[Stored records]
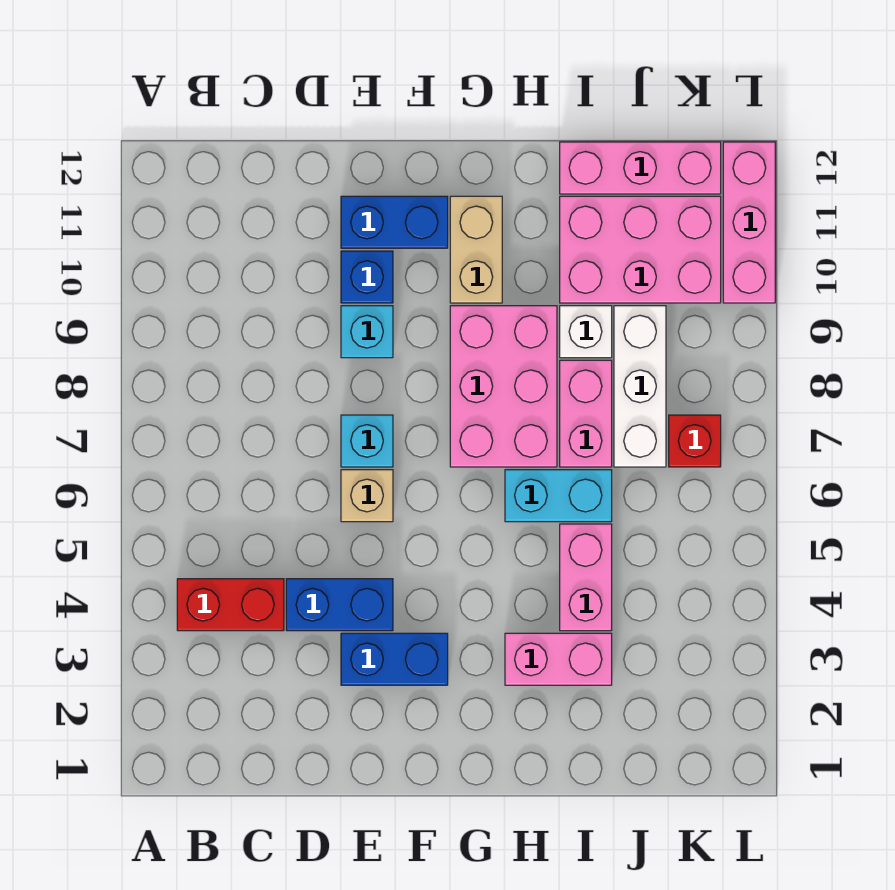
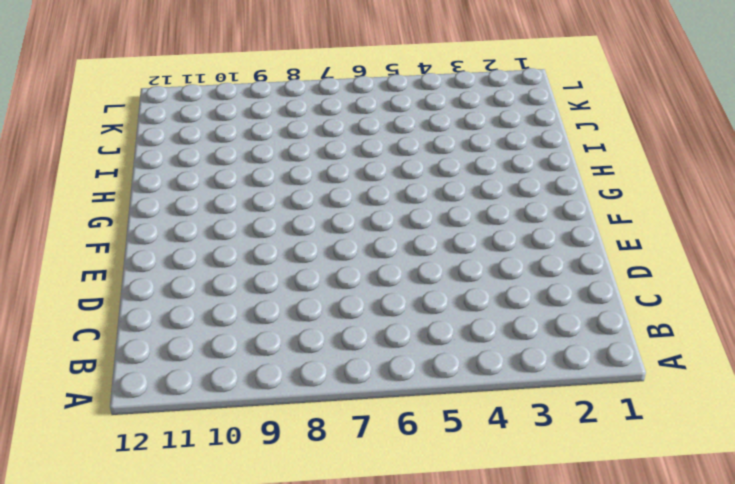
none -> red brick B4:C4 level 1
none -> blue brick D4:E4 level 1
none -> blue brick E3:F3 level 1

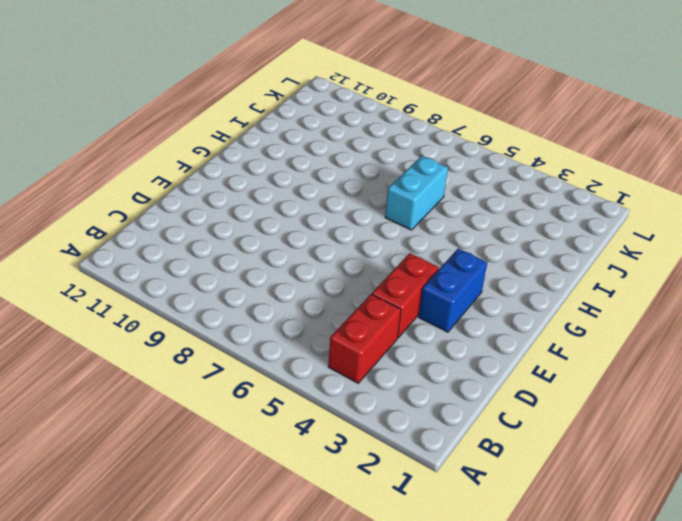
red brick D4:E4 level 1 -> blue brick D4:E4 level 1
none -> tan brick E6 level 1
none -> cyan brick E7 level 1
none -> cyan brick E9 level 1

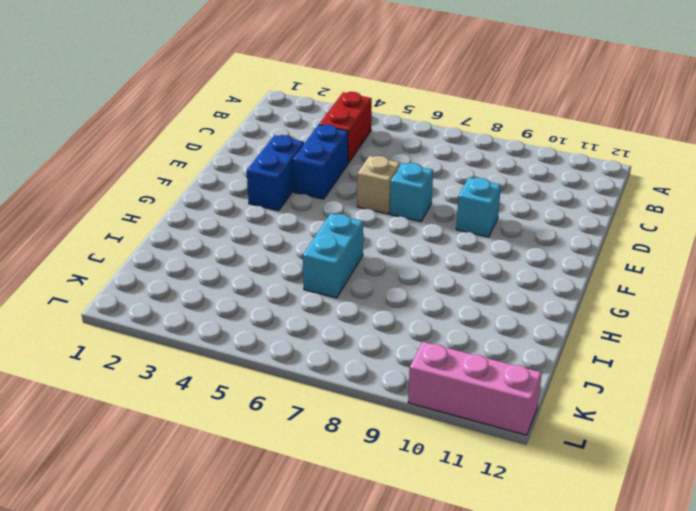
none -> blue brick E10 level 1
none -> blue brick E11:F11 level 1
none -> pink brick G7:H9 level 1

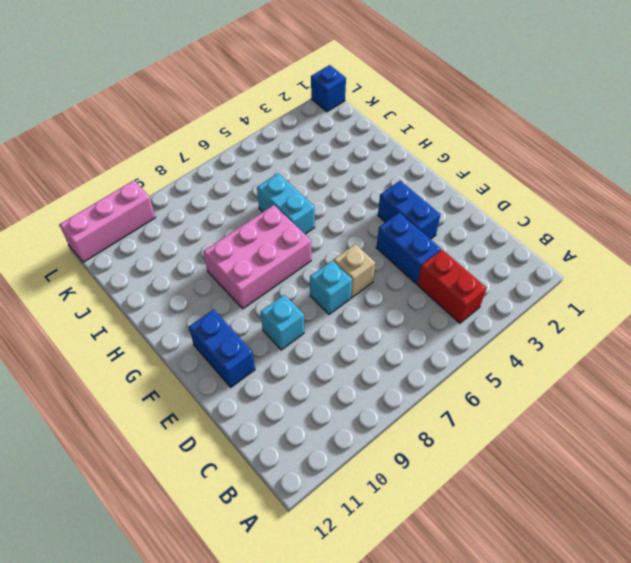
blue brick L1 level 1 -> blue brick E10 level 1
none -> tan brick G10:G11 level 1
none -> pink brick H3:I3 level 1
none -> pink brick I4:I5 level 1

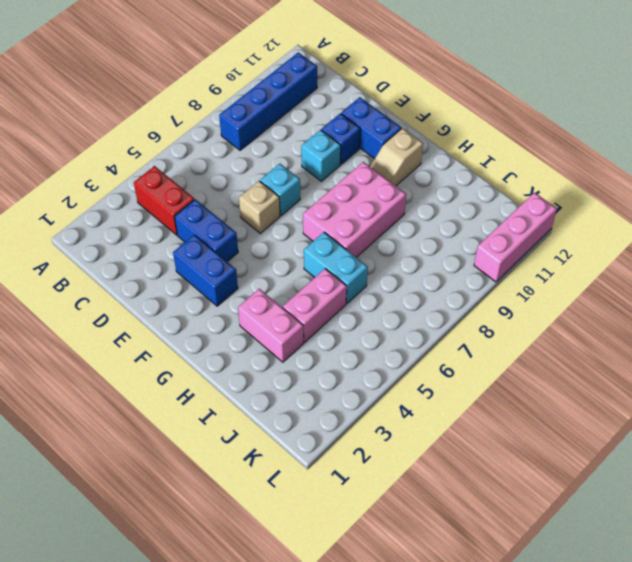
blue brick B8:B11 level 1 -> none
tan slope G10:G11 level 1 top 11 -> tan brick G10:G11 level 1
none -> pink brick I7:I8 level 1
none -> white brick I9 level 1
none -> pink brick I10:K11 level 1

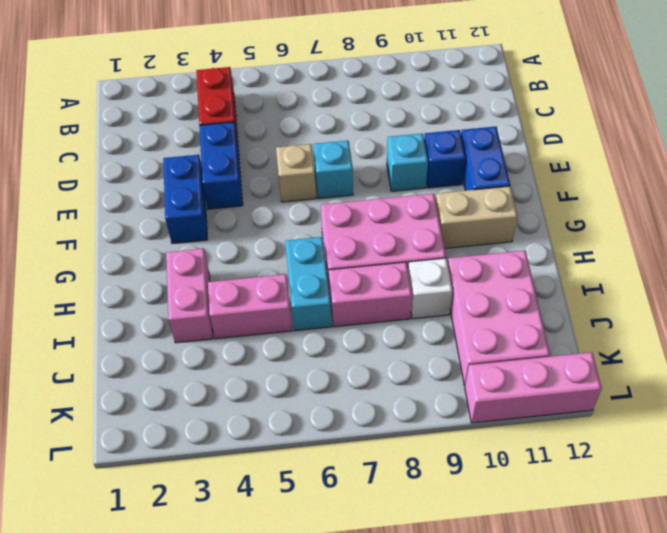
none -> pink brick I12:K12 level 1
none -> white brick J7:J9 level 1
none -> red brick K7 level 1

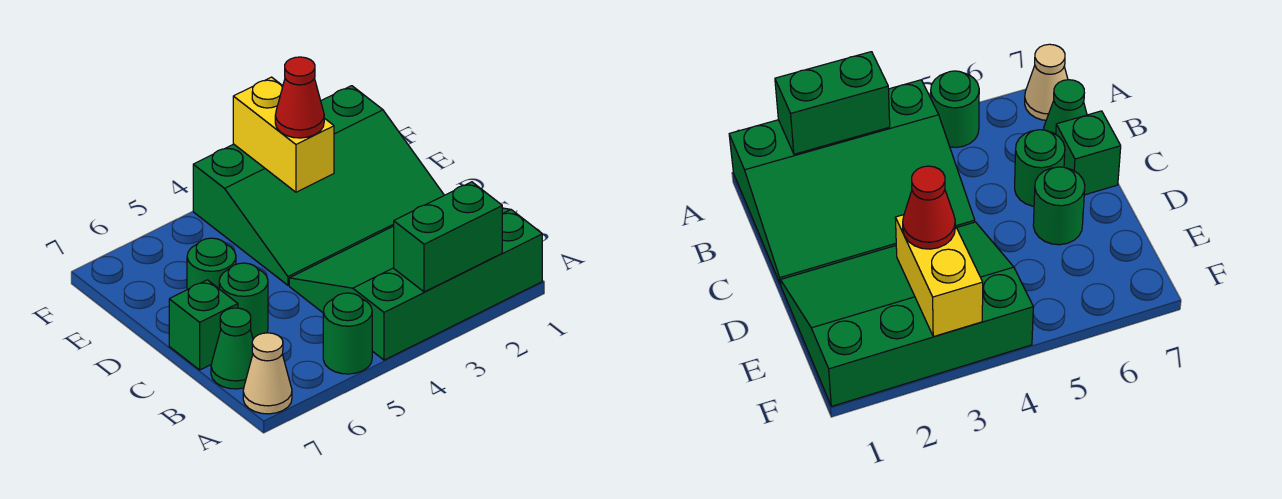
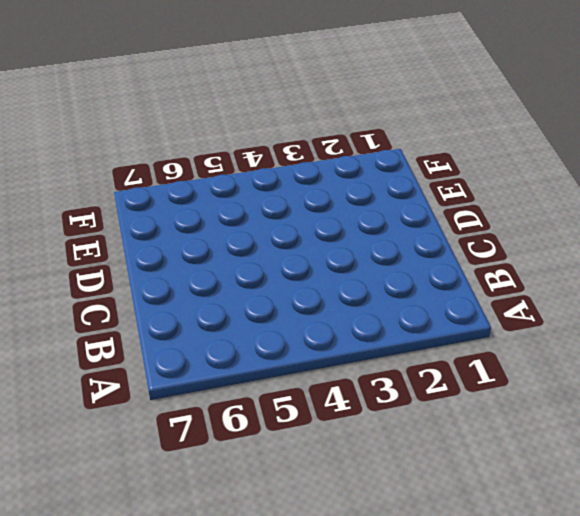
none -> green slope A1:C4 level 1 top A
none -> green round brick A5 level 1

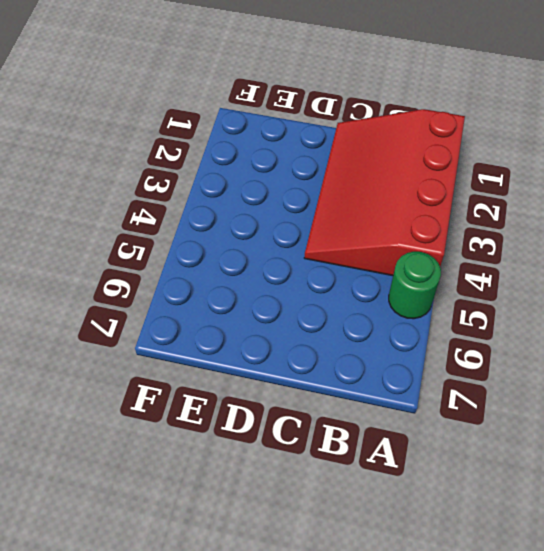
red slope A1:C4 level 1 top A -> green slope A1:C4 level 1 top A
none -> tan cone A7 level 1
none -> green cone B7 level 1

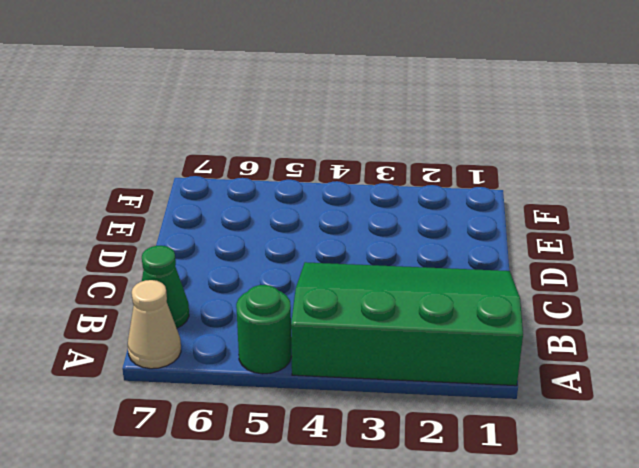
none -> green round brick C6 level 1
none -> green brick C7 level 1

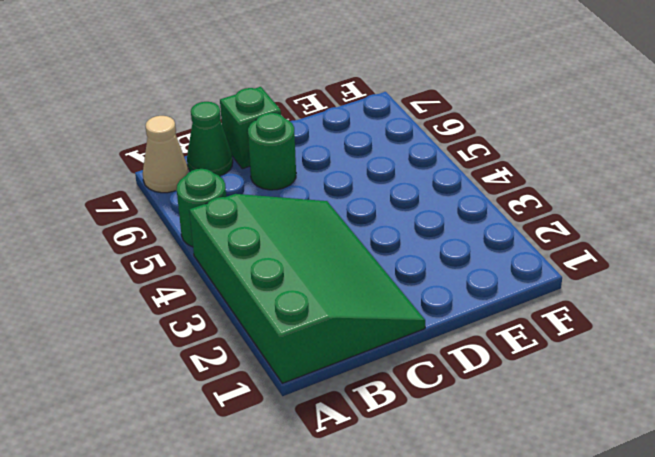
none -> green slope D1:F4 level 1 top F
none -> green round brick D6 level 1

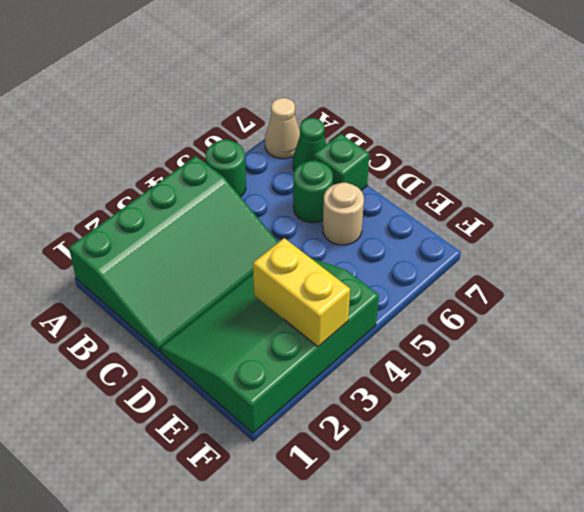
tan round brick D6 level 1 -> green round brick D6 level 1
none -> green brick A2:A3 level 2
none -> red cone E3 level 3

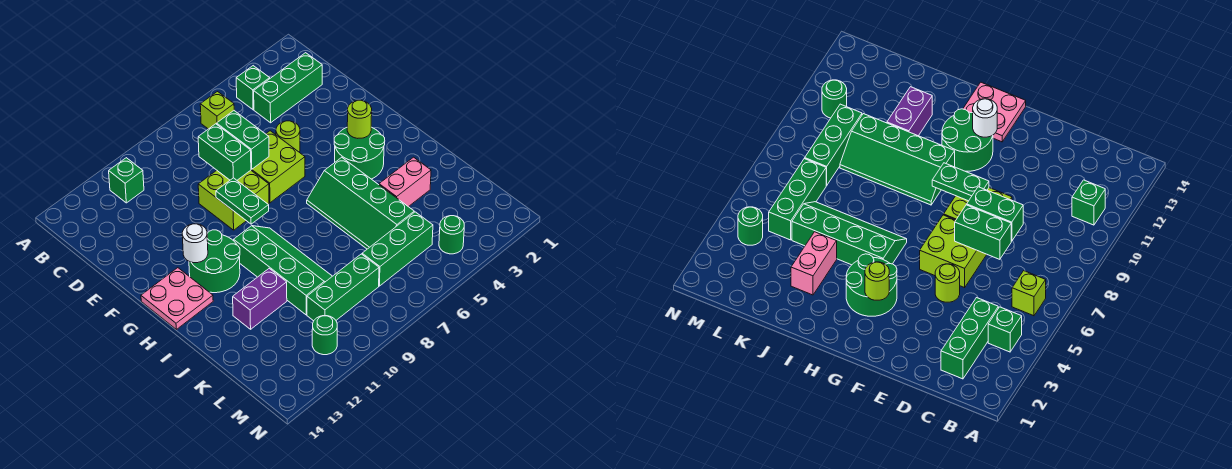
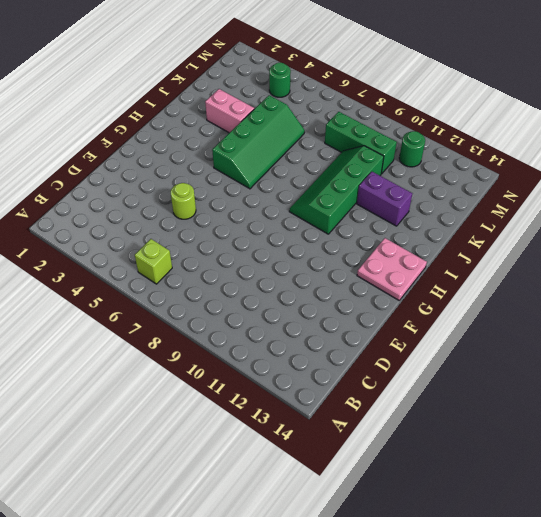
none -> green brick B4 level 1
none -> green brick B11 level 1
none -> green brick C2:C4 level 1

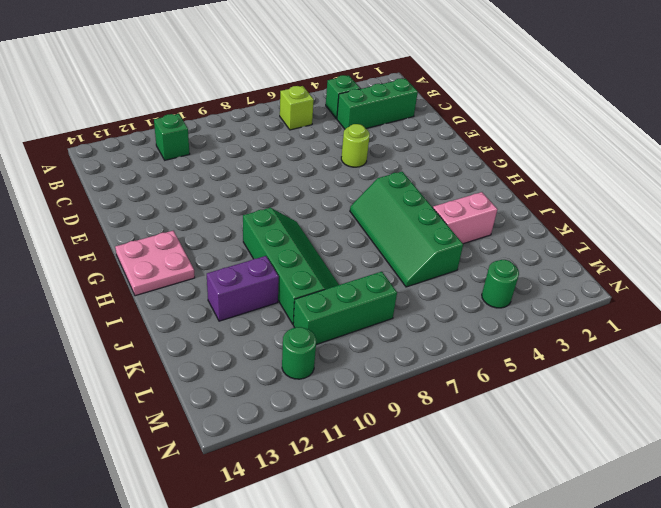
none -> lime brick E6:F7 level 1
none -> lime brick E8:F9 level 1
none -> green round brick G3:H4 level 1

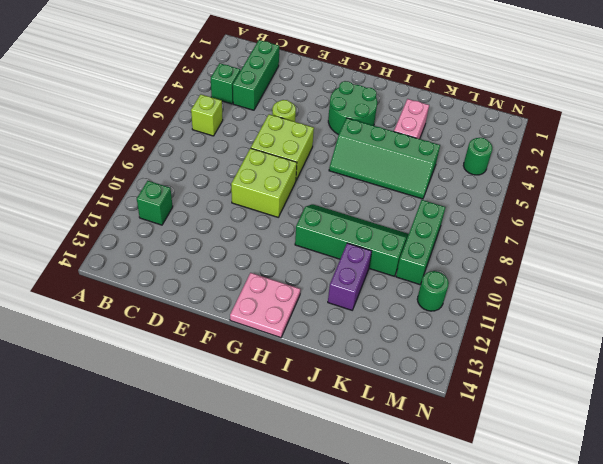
none -> green round brick G11:H12 level 1
none -> green brick L5:L7 level 1
none -> green brick D7:E7 level 2

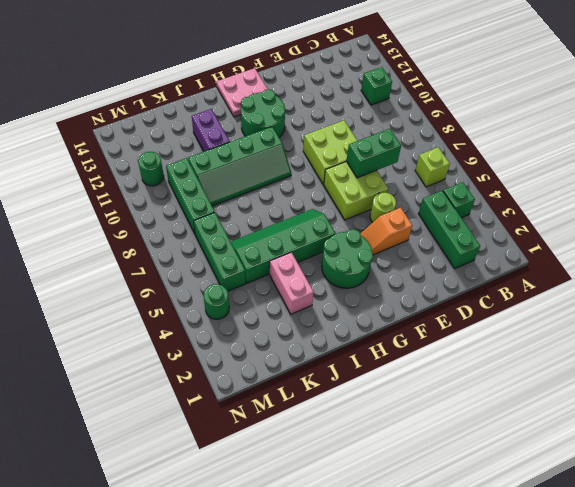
orange slope E4:F4 level 1 top E -> none
none -> green brick D8:E8 level 2
none -> green plate F9:G9 level 2
none -> lime round brick G3 level 2

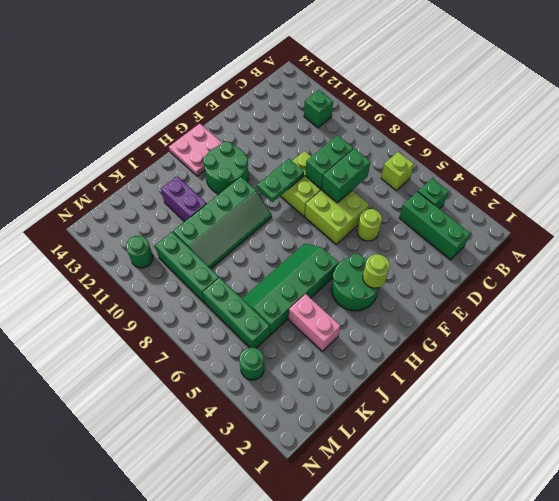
none -> white round brick G12 level 2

[To do]
Copy word for word the lines of the records above from the one with "blue brick B8:B11 level 1 -> none" up to and including the one with "none -> red cone E3 level 3". Skip the pictures.

[Solution]
blue brick B8:B11 level 1 -> none
tan slope G10:G11 level 1 top 11 -> tan brick G10:G11 level 1
none -> pink brick I7:I8 level 1
none -> white brick I9 level 1
none -> pink brick I10:K11 level 1

none -> pink brick I12:K12 level 1
none -> white brick J7:J9 level 1
none -> red brick K7 level 1

none -> green slope A1:C4 level 1 top A
none -> green round brick A5 level 1

red slope A1:C4 level 1 top A -> green slope A1:C4 level 1 top A
none -> tan cone A7 level 1
none -> green cone B7 level 1

none -> green round brick C6 level 1
none -> green brick C7 level 1

none -> green slope D1:F4 level 1 top F
none -> green round brick D6 level 1

tan round brick D6 level 1 -> green round brick D6 level 1
none -> green brick A2:A3 level 2
none -> red cone E3 level 3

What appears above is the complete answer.